<<<<

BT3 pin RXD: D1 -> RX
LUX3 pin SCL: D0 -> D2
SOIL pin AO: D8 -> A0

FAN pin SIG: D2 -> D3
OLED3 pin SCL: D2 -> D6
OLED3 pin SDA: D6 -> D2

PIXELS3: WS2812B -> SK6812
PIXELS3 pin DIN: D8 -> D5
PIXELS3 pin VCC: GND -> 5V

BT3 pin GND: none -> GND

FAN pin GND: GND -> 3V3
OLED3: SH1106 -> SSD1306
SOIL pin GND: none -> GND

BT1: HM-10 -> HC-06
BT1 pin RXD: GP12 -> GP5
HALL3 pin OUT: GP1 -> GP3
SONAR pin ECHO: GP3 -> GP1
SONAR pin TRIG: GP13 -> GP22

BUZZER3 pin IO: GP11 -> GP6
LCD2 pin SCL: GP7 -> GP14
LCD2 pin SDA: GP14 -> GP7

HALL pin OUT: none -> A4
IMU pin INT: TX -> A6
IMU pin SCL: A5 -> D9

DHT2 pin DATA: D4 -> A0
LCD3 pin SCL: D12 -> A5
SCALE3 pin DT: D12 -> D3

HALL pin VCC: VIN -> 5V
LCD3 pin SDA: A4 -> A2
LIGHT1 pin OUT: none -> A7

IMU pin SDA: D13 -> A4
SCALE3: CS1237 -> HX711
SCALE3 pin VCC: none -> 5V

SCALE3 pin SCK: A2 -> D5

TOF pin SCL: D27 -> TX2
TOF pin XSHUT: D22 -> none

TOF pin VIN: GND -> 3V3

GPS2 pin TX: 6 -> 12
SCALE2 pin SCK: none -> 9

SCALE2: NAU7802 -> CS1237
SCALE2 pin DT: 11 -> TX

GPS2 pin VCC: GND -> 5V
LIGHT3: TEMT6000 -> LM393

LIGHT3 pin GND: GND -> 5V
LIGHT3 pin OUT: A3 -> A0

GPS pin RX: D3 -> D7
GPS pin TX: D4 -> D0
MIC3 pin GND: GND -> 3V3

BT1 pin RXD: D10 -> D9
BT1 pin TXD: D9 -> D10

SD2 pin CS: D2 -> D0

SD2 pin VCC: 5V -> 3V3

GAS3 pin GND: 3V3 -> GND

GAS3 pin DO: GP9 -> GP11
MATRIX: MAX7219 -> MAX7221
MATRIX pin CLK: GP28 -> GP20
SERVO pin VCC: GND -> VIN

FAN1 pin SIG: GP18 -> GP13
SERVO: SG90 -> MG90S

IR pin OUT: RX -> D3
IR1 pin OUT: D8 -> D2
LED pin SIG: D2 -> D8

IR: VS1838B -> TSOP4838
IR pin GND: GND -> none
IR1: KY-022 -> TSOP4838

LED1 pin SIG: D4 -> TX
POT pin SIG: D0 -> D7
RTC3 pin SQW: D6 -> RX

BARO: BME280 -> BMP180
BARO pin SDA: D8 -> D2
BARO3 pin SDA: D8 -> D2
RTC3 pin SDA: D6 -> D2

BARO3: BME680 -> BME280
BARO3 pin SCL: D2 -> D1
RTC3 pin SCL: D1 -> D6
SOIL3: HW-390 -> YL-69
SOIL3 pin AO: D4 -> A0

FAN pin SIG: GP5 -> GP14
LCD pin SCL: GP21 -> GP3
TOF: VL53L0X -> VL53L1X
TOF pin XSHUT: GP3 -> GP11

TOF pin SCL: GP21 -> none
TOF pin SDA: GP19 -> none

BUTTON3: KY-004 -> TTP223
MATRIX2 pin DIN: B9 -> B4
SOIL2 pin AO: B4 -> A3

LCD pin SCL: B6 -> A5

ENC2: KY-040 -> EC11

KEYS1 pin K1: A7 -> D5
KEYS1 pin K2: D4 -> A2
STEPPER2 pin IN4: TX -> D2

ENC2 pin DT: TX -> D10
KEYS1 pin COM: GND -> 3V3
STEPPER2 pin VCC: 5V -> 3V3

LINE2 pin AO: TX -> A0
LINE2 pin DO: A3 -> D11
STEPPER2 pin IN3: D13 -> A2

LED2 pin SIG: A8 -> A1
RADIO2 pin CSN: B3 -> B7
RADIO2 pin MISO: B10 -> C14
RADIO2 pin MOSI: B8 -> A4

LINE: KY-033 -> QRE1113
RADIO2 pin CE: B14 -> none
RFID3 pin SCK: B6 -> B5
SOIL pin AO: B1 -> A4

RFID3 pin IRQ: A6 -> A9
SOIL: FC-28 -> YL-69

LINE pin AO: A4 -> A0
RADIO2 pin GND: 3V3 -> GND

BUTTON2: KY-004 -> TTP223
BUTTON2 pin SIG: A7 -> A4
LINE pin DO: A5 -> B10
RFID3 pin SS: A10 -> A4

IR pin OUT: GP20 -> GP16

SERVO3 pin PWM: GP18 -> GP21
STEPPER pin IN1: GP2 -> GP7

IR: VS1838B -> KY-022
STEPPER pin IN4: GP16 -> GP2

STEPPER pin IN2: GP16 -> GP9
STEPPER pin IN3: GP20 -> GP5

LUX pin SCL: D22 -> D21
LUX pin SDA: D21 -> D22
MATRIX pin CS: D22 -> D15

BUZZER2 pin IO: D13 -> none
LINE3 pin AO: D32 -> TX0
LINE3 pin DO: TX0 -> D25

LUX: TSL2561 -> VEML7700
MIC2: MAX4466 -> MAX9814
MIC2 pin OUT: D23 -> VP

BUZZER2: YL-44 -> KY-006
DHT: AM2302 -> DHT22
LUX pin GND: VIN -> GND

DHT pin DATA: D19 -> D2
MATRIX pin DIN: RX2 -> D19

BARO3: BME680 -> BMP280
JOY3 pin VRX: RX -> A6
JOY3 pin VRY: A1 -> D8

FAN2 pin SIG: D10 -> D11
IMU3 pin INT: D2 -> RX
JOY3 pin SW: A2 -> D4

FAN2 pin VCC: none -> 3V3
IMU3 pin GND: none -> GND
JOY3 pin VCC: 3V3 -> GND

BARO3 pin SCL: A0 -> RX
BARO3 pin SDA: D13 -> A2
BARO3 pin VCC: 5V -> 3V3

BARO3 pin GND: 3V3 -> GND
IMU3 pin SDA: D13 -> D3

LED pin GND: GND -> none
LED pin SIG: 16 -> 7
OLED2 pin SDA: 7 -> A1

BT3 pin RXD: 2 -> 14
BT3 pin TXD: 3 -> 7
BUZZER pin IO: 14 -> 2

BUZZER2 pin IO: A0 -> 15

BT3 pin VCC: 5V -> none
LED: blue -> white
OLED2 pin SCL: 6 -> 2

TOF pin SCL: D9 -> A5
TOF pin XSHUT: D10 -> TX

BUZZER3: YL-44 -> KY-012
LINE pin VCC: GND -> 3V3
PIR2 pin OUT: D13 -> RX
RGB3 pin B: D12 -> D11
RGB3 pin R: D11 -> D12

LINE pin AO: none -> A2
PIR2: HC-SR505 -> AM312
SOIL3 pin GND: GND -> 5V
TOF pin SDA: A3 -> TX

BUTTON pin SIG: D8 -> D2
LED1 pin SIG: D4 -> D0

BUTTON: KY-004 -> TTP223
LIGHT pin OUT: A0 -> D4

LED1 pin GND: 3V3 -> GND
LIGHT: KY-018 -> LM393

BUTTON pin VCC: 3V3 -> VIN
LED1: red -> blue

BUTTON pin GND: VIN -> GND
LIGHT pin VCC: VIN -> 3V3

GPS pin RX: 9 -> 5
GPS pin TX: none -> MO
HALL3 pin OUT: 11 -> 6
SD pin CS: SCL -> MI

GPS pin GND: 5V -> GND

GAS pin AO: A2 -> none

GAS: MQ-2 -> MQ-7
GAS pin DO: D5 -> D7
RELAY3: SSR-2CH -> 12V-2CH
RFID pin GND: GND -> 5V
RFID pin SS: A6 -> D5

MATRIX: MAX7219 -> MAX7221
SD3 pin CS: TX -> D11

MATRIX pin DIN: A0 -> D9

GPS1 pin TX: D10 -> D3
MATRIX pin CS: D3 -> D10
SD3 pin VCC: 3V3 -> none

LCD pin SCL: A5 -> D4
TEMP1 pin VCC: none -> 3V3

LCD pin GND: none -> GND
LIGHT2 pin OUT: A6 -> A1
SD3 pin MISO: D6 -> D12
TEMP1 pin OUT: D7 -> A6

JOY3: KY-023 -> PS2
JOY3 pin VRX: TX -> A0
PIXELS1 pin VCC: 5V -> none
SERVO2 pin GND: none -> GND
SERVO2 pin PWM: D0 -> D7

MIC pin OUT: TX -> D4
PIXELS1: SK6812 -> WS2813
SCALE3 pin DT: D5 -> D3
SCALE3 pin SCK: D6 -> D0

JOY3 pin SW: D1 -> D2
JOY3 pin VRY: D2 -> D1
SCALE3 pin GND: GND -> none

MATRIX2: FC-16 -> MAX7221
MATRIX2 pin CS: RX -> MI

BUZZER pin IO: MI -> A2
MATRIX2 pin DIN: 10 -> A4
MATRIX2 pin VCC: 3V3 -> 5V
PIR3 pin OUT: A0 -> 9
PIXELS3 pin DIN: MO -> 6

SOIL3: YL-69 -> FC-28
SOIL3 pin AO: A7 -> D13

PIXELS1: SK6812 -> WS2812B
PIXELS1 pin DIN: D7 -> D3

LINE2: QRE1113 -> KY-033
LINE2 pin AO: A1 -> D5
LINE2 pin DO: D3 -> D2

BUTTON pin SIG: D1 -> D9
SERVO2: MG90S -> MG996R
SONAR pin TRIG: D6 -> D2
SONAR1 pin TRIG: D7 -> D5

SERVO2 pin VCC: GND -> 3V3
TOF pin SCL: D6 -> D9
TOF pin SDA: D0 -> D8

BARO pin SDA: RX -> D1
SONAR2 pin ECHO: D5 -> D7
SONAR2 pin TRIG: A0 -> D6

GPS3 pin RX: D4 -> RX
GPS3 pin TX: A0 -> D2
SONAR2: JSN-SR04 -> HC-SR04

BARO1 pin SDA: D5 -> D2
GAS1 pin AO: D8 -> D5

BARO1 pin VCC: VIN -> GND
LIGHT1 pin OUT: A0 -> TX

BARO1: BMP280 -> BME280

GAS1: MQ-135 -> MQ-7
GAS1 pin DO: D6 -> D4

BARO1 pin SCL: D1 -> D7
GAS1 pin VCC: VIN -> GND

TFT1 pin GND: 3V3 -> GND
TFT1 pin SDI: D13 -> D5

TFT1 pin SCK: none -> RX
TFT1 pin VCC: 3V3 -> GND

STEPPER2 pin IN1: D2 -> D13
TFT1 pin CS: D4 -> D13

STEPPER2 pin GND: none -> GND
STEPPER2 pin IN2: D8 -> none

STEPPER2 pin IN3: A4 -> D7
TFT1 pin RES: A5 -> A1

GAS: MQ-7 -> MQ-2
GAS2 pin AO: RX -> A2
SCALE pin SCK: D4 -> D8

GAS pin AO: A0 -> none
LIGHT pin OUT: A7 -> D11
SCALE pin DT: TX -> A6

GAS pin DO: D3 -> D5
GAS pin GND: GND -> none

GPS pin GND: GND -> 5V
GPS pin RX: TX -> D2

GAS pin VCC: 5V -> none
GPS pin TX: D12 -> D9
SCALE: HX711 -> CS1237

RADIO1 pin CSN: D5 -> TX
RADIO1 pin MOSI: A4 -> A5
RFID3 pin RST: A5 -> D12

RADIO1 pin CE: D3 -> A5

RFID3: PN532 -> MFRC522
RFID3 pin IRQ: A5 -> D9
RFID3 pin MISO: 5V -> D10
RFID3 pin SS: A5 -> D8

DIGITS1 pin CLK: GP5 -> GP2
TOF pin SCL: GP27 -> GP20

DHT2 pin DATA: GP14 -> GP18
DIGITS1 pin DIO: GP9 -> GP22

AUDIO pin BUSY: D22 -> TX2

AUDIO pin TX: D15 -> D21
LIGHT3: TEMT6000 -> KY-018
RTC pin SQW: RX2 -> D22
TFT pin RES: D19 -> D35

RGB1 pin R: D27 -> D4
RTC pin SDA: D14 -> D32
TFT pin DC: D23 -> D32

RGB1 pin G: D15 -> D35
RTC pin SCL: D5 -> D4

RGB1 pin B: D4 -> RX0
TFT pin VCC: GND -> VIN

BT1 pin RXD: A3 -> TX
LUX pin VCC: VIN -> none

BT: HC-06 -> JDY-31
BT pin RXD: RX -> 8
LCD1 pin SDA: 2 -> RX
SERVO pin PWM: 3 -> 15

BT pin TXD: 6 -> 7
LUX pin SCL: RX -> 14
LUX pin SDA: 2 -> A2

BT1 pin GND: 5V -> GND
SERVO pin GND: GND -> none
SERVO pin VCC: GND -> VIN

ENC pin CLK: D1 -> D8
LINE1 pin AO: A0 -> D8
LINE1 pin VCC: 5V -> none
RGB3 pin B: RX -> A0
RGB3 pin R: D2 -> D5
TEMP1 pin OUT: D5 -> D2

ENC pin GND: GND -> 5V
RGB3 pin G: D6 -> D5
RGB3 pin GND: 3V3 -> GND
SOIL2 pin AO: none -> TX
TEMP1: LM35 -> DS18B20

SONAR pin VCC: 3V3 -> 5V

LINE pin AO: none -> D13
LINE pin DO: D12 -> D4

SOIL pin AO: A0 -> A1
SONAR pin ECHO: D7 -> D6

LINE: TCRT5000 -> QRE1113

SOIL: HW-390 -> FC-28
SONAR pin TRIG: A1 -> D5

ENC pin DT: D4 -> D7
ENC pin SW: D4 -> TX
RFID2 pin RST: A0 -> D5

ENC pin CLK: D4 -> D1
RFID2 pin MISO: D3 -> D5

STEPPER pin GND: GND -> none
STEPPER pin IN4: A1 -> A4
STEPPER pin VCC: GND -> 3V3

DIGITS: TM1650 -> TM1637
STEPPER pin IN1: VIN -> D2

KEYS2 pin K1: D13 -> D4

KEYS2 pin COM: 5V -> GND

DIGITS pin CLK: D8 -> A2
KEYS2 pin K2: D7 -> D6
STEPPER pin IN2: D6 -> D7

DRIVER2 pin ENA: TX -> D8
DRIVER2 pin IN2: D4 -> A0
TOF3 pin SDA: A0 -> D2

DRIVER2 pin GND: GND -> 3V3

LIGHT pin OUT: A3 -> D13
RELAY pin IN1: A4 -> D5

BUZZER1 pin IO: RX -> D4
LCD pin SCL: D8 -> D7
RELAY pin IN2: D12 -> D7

>>>>

Task item – Each line from the top of the material above, through the one that contains "LCD2 pin SDA: GP14 -> GP7", should be restated word for word.

Solution for this exercise –
BT3 pin RXD: D1 -> RX
LUX3 pin SCL: D0 -> D2
SOIL pin AO: D8 -> A0

FAN pin SIG: D2 -> D3
OLED3 pin SCL: D2 -> D6
OLED3 pin SDA: D6 -> D2

PIXELS3: WS2812B -> SK6812
PIXELS3 pin DIN: D8 -> D5
PIXELS3 pin VCC: GND -> 5V

BT3 pin GND: none -> GND

FAN pin GND: GND -> 3V3
OLED3: SH1106 -> SSD1306
SOIL pin GND: none -> GND

BT1: HM-10 -> HC-06
BT1 pin RXD: GP12 -> GP5
HALL3 pin OUT: GP1 -> GP3
SONAR pin ECHO: GP3 -> GP1
SONAR pin TRIG: GP13 -> GP22

BUZZER3 pin IO: GP11 -> GP6
LCD2 pin SCL: GP7 -> GP14
LCD2 pin SDA: GP14 -> GP7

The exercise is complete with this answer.